● Supplied records:
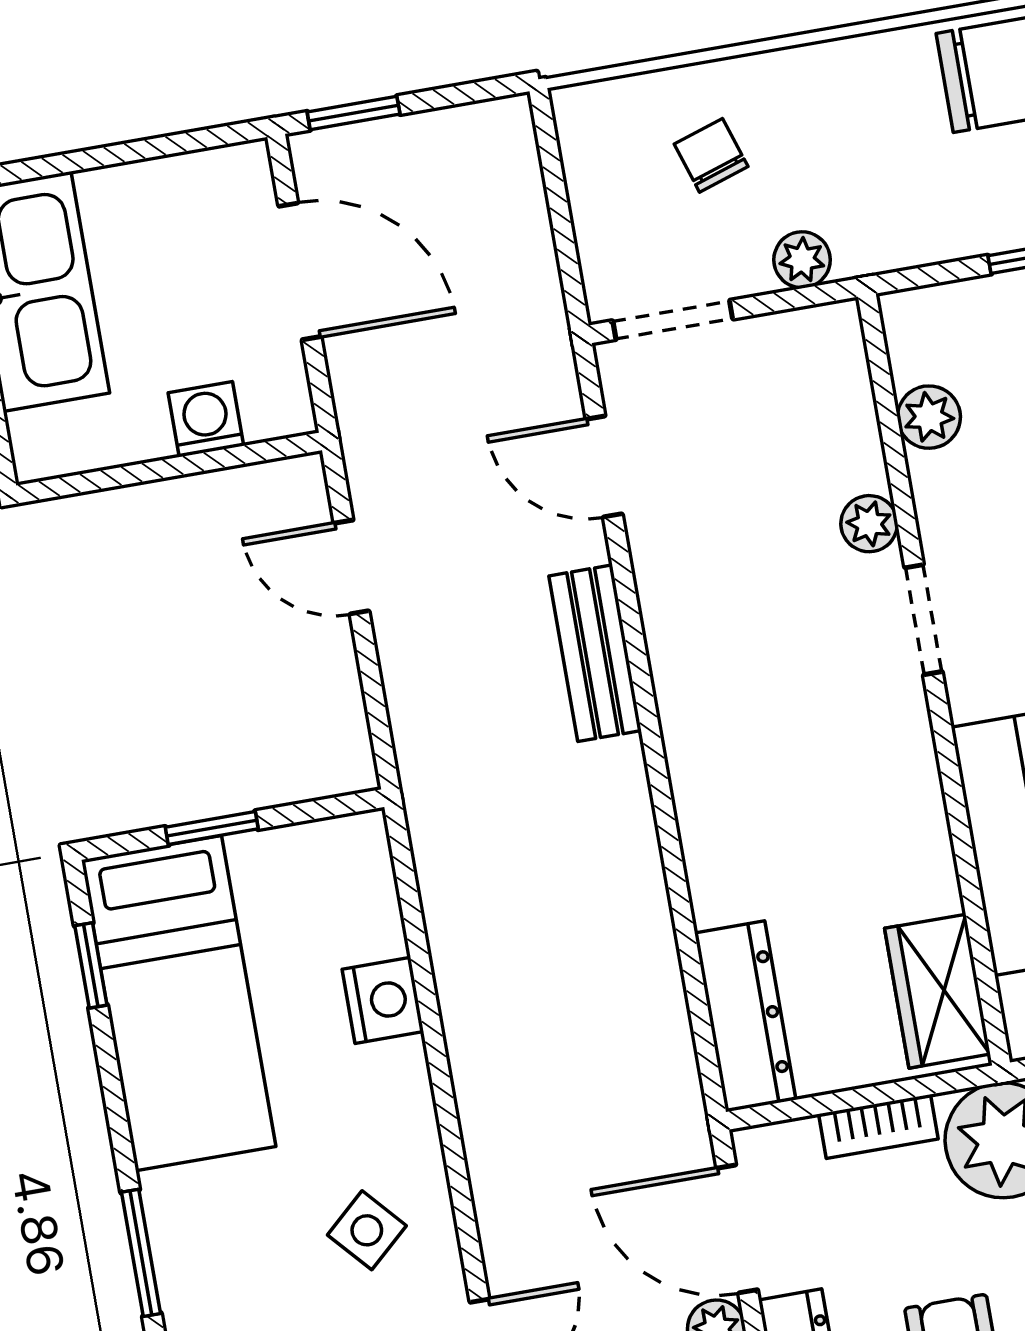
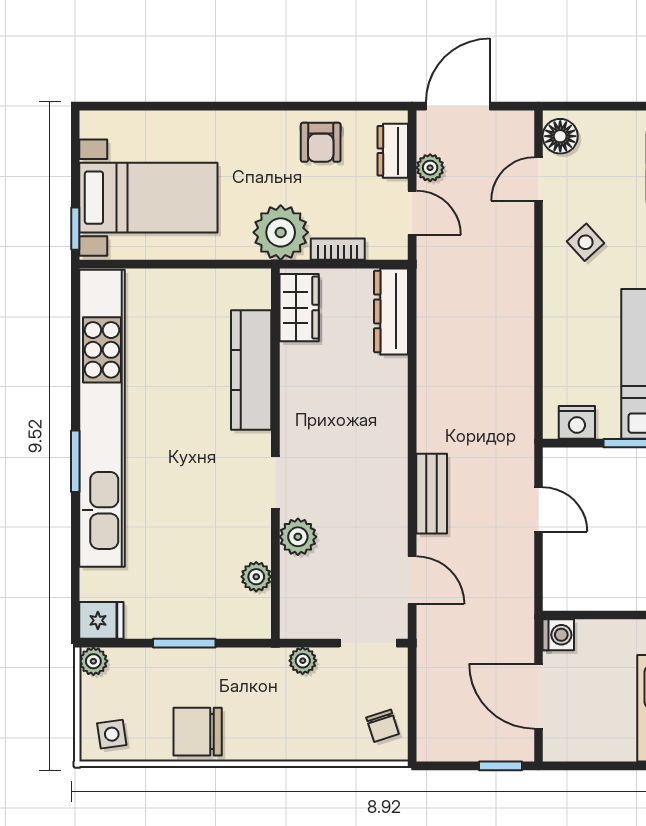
chair: (711, 155) -> (383, 726), moved
washing machine: (206, 419) -> (558, 635), moved, turned -90
plant: (869, 524) -> (298, 537), width x1.38, depth x1.38
door: (352, 567) -> (539, 509), moved
nightstand: (383, 1000) -> (577, 422), moved, turned -90
door: (737, 1229) -> (412, 213), width x0.73

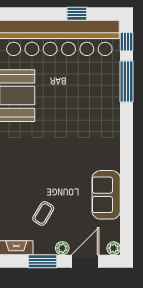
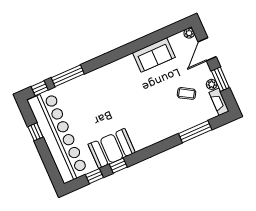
plant: (62, 248) -> (212, 84), moved
door: (85, 261) -> (207, 49), hinge flipped

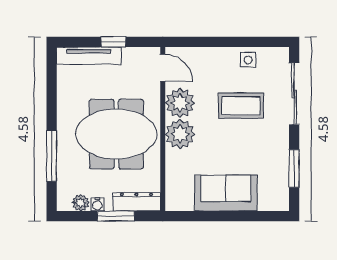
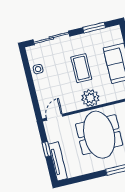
plant: (180, 103) -> (72, 102), removed
coffee table: (241, 106) -> (81, 68), moved

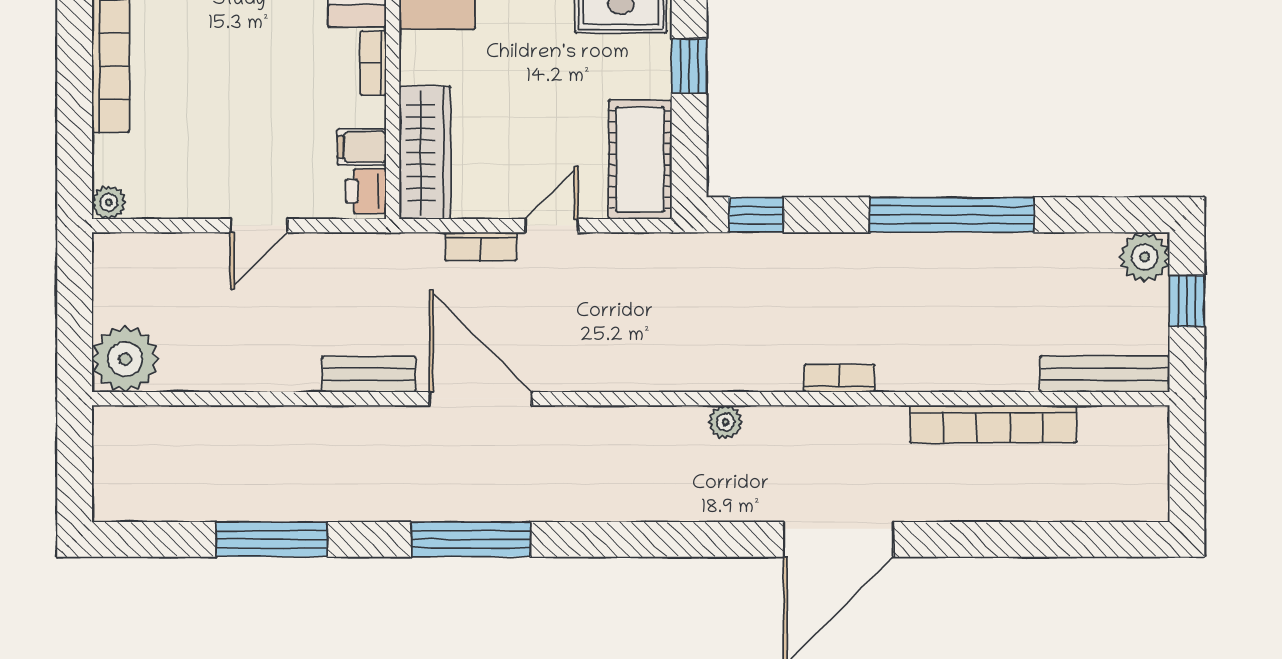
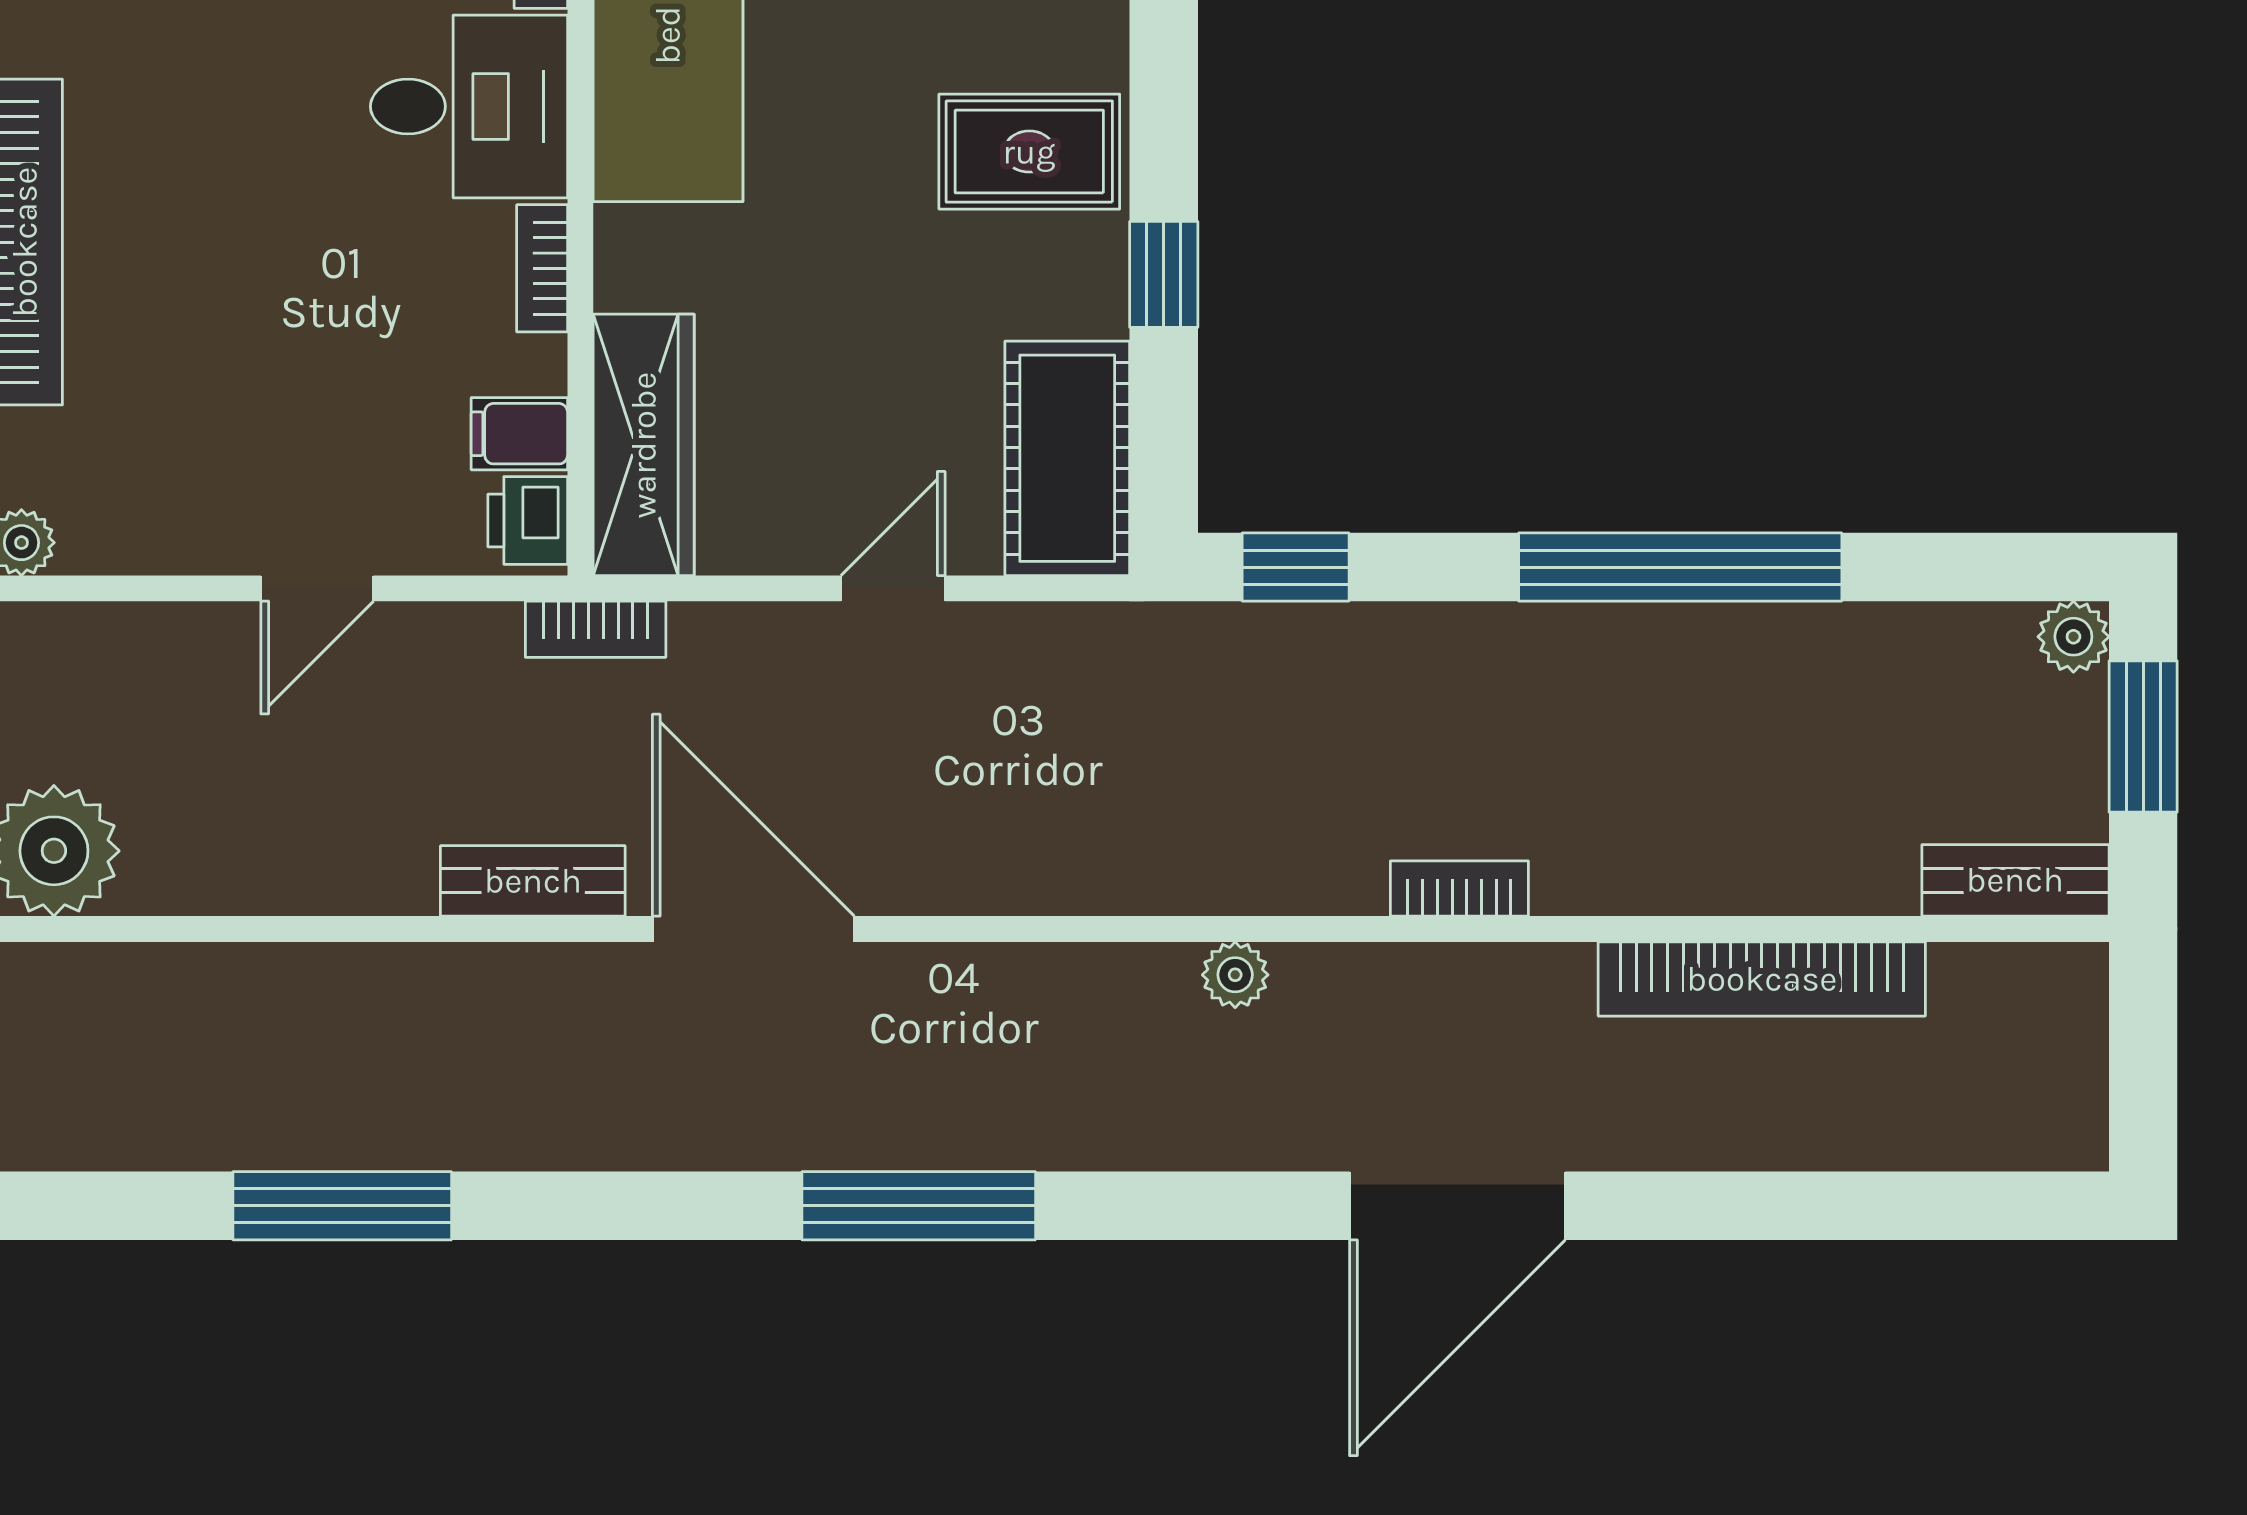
bookcase: (481, 246) -> (596, 629), moved
plant: (1145, 257) -> (2073, 637), width x0.73, depth x0.73
window: (1187, 301) -> (2143, 736), width x1.50
bench: (1105, 374) -> (2015, 880), width x0.73
window: (471, 539) -> (919, 1206), moved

● What the exercise asks:
Scan the entries above and copy each line where "window" occurs.

● Reply:
window: (1187, 301) -> (2143, 736), width x1.50
window: (471, 539) -> (919, 1206), moved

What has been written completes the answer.